## [DATA EXTRACTS]
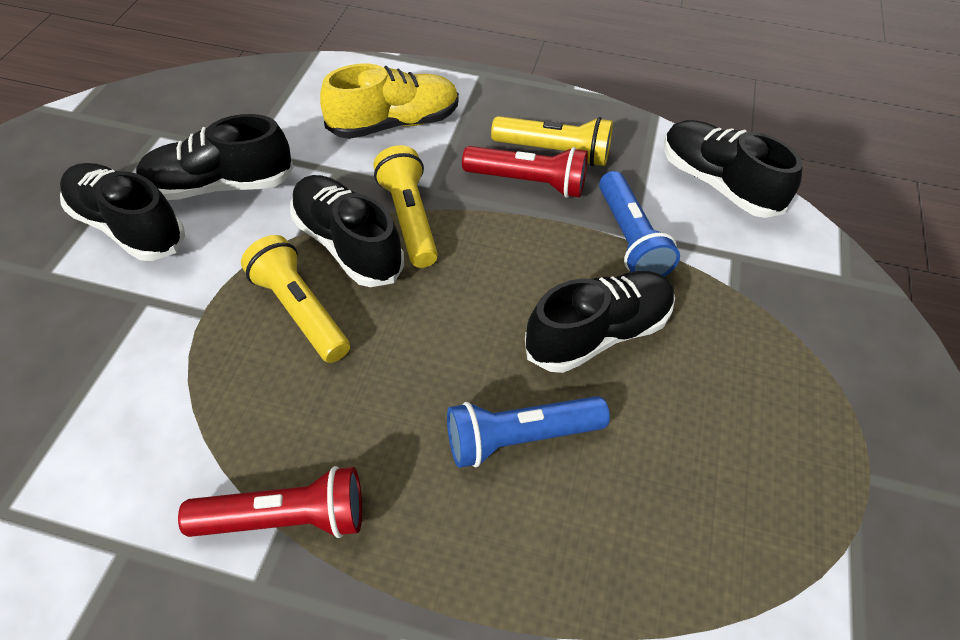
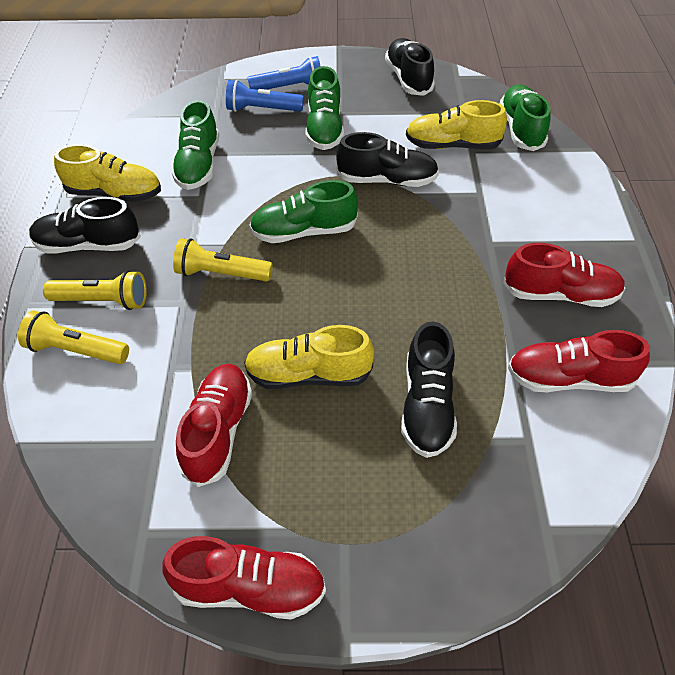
black shoe: [60,163,185,261] [136,114,294,200] [290,175,404,287] [525,271,675,373] [664,120,803,218] = 5 -> [29,197,141,254] [336,132,439,187] [385,38,435,96] [401,321,457,458] = 4
green shoe: none = 0 -> [171,100,219,190] [249,180,358,243] [306,66,344,150] [500,84,551,151] = 4
red flashlight: [178,466,362,538] [462,146,588,198] = 2 -> none = 0
red shoe: none = 0 -> [162,536,326,619] [176,364,252,487] [503,243,625,307] [508,330,650,392] = 4
yellow shoe: [320,64,459,139] = 1 -> [54,144,161,202] [244,325,374,389] [406,100,507,149] = 3

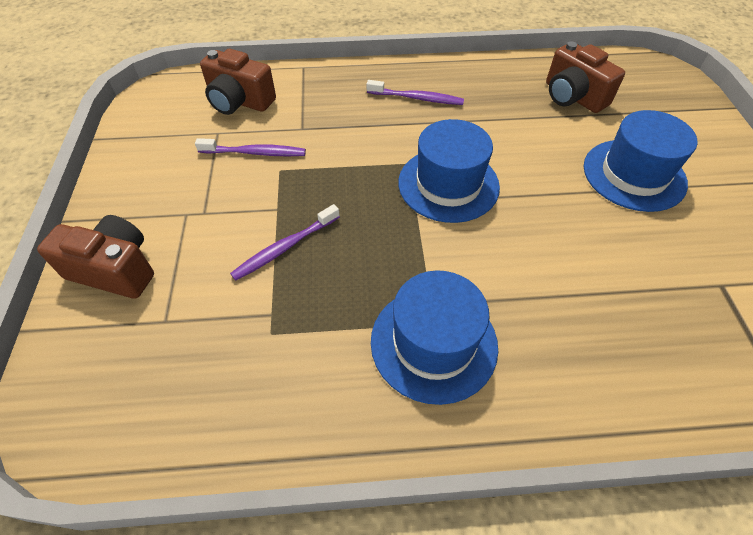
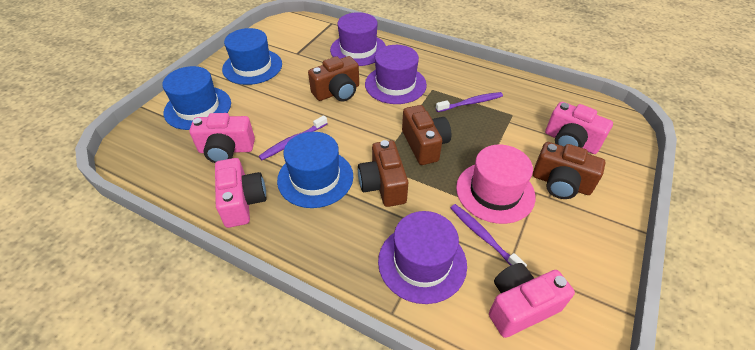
brown camera: [37,215,154,299] [200,49,276,115] [546,42,625,113] = 3 -> [308,56,359,101] [358,140,408,207] [402,105,451,165] [533,142,605,199] = 4
pink camera: none = 0 -> [189,113,255,163] [215,158,266,228] [489,263,575,338] [545,102,613,154] = 4
pink hat: none = 0 -> [456,145,536,224] = 1
purple hat: none = 0 -> [330,12,386,66] [365,45,427,104] [378,211,467,304] = 3

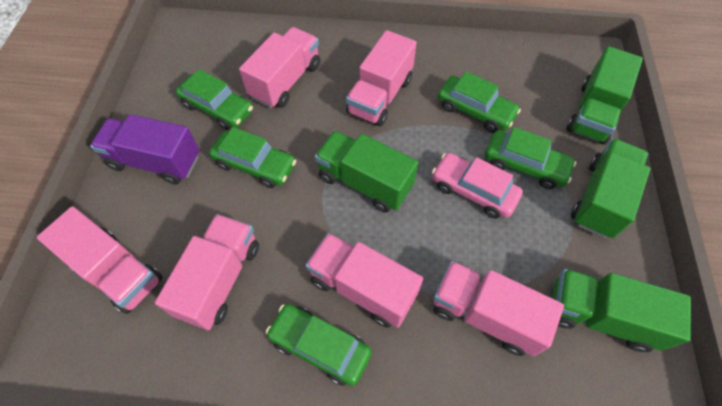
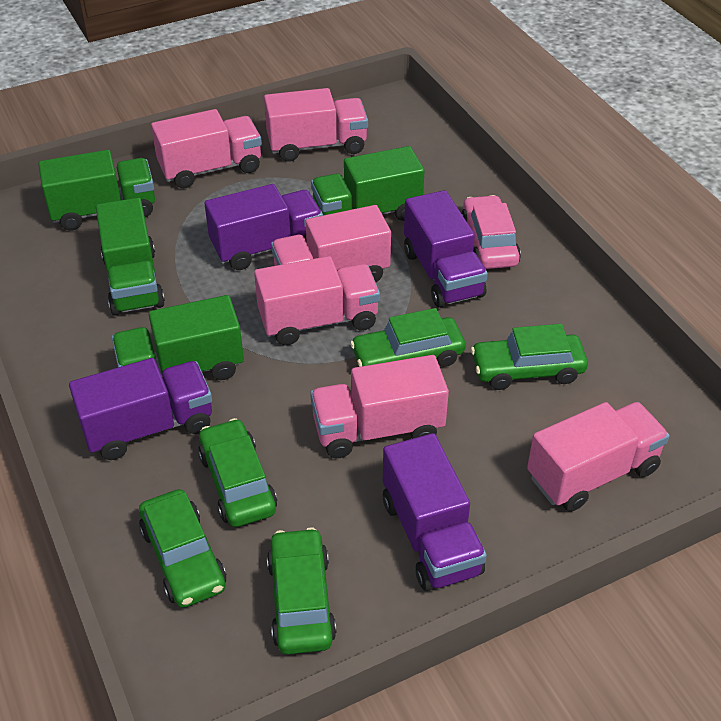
purple truck: [90,114,199,185] = 1 -> [69,358,212,460] [204,184,323,270] [383,433,487,591] [404,190,488,308] = 4

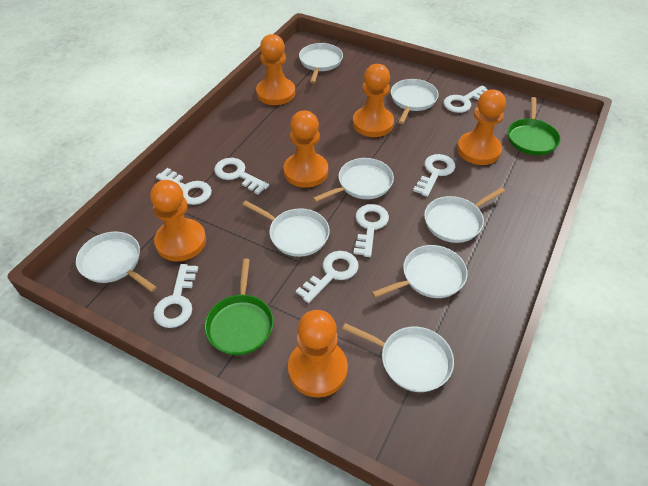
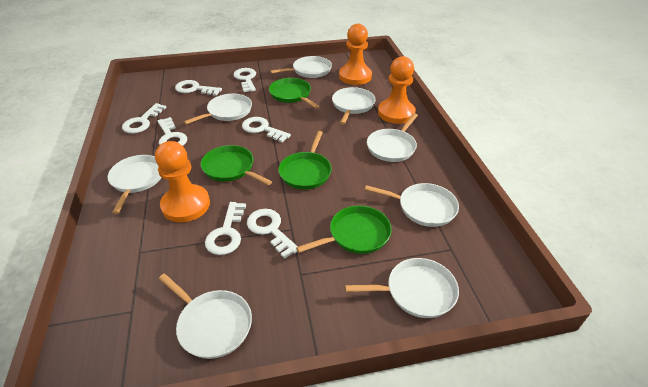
green pan: [205,259,273,355] [508,97,561,155] = 2 -> [201,145,272,185] [269,78,319,108] [278,131,332,189] [296,206,392,254] = 4
orange pawn: [150,180,206,261] [256,34,295,105] [283,110,328,188] [288,310,348,398] [353,64,394,137] [457,89,506,165] = 6 -> [155,141,210,222] [339,24,372,85] [378,56,416,124] = 3

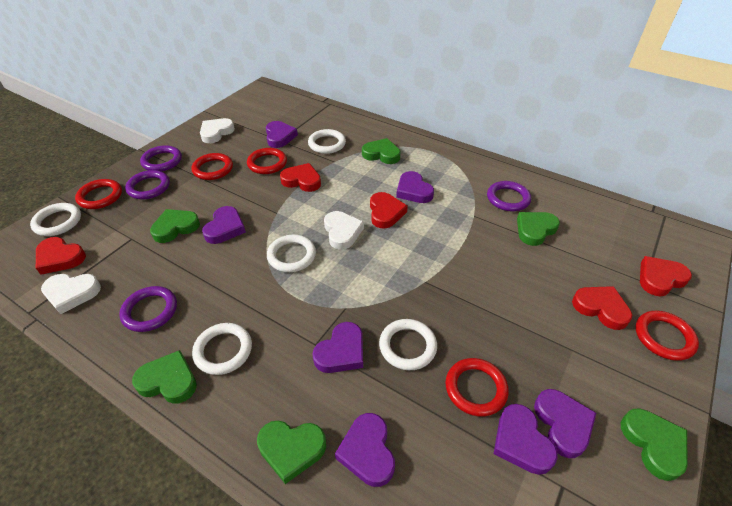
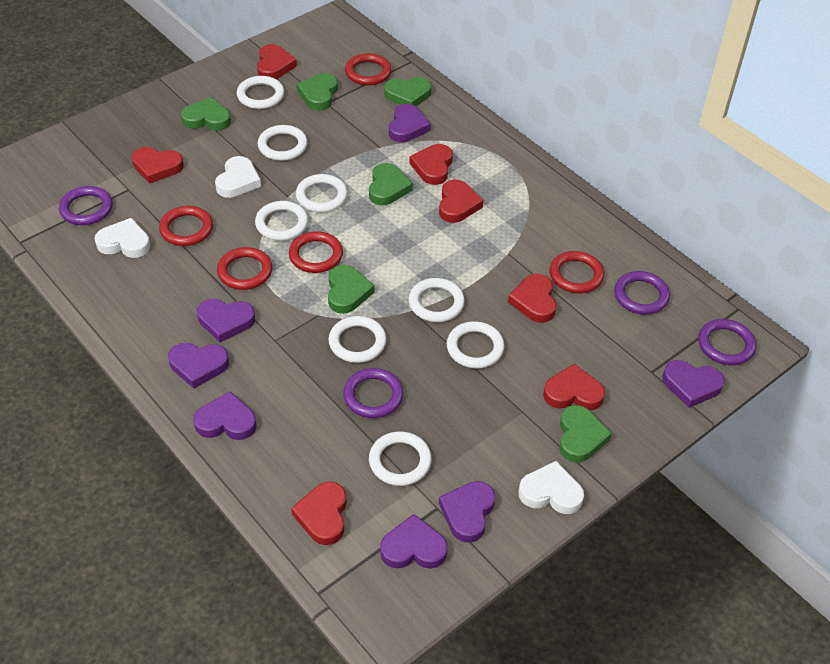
red heart: [36,237,86,275] [280,163,321,192] [370,192,408,229] [572,286,632,330] [640,256,692,296] = 5 -> [132,147,184,184] [257,44,297,79] [291,482,347,545] [409,144,453,185] [439,180,483,223] [508,274,556,323] [543,364,605,410] = 7
white ring: [30,203,81,236] [192,323,252,375] [267,235,316,272] [308,129,346,154] [379,319,437,370] = 5 -> [237,76,284,109] [255,201,308,241] [258,125,308,161] [296,174,348,212] [328,316,387,363] [369,431,432,486] [409,278,465,322] [447,321,505,368] = 8

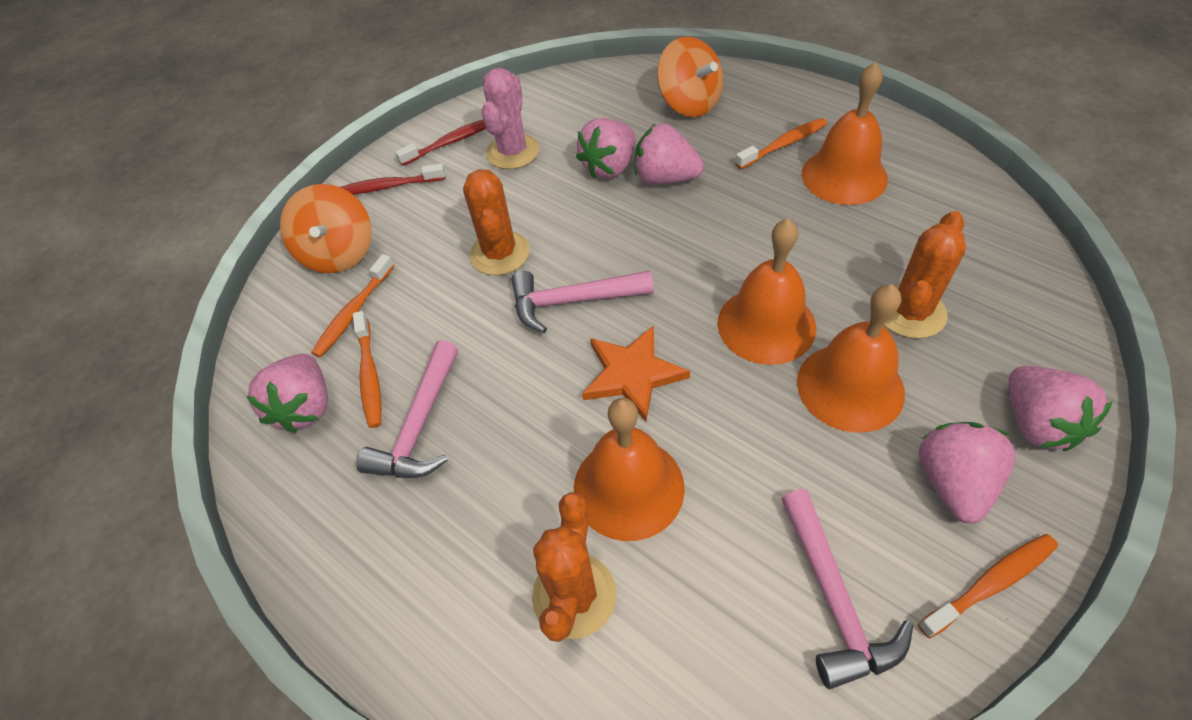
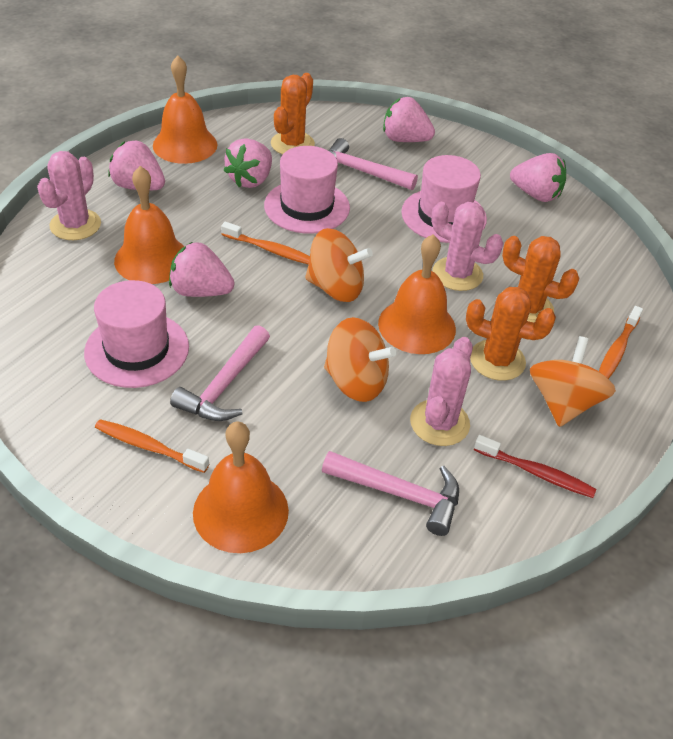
orange spinning top: [280,184,372,274] [657,37,724,117] = 2 -> [305,228,373,302] [324,317,396,402] [530,336,616,427] = 3
orange star: [582,326,690,422] = 1 -> none = 0
orange toothbrush: [311,254,394,357] [353,311,381,428] [735,118,827,169] [918,534,1058,638] = 4 -> [95,419,209,473] [221,222,310,265] [599,306,643,379] = 3
pink cactus: [482,68,540,169] = 1 -> [37,151,101,240] [410,337,473,446] [431,202,504,291] = 3
pink hat: none = 0 -> [84,280,189,388] [264,146,350,234] [401,155,487,243] = 3
red toothbrush: [340,163,446,195] [395,120,486,166] = 2 -> [474,435,596,498] = 1

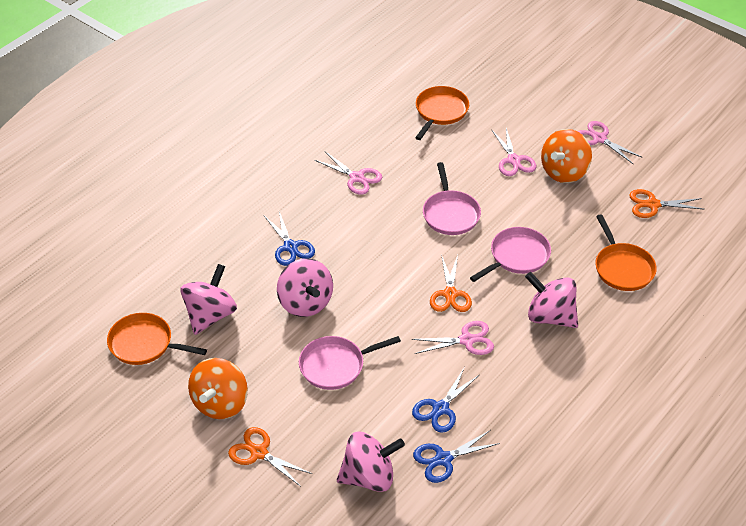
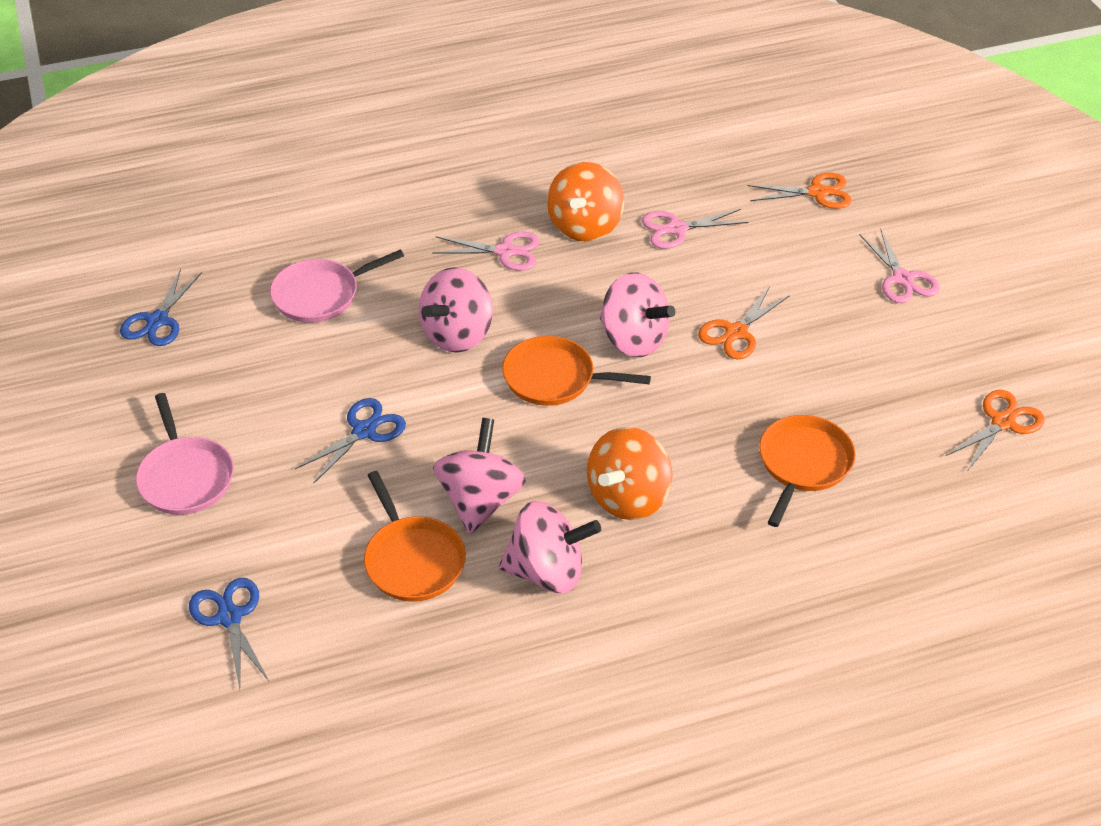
pink pan: [299,336,401,390] [423,162,481,235] [470,227,551,282] = 3 -> [136,393,234,515] [270,250,404,323] = 2
pink scissors: [315,152,382,194] [412,321,494,355] [491,128,536,176] [578,121,643,164] = 4 -> [432,231,540,271] [642,209,748,249] [860,229,940,303] = 3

## [TO DO]
Output, exactly and without pictures, the span of lines that starts at the line containing "orange star: [582,326,690,422]" and ends at the last line above.

## [RESPONSE AREA]
orange star: [582,326,690,422] = 1 -> none = 0
orange toothbrush: [311,254,394,357] [353,311,381,428] [735,118,827,169] [918,534,1058,638] = 4 -> [95,419,209,473] [221,222,310,265] [599,306,643,379] = 3
pink cactus: [482,68,540,169] = 1 -> [37,151,101,240] [410,337,473,446] [431,202,504,291] = 3
pink hat: none = 0 -> [84,280,189,388] [264,146,350,234] [401,155,487,243] = 3
red toothbrush: [340,163,446,195] [395,120,486,166] = 2 -> [474,435,596,498] = 1

pink pan: [299,336,401,390] [423,162,481,235] [470,227,551,282] = 3 -> [136,393,234,515] [270,250,404,323] = 2
pink scissors: [315,152,382,194] [412,321,494,355] [491,128,536,176] [578,121,643,164] = 4 -> [432,231,540,271] [642,209,748,249] [860,229,940,303] = 3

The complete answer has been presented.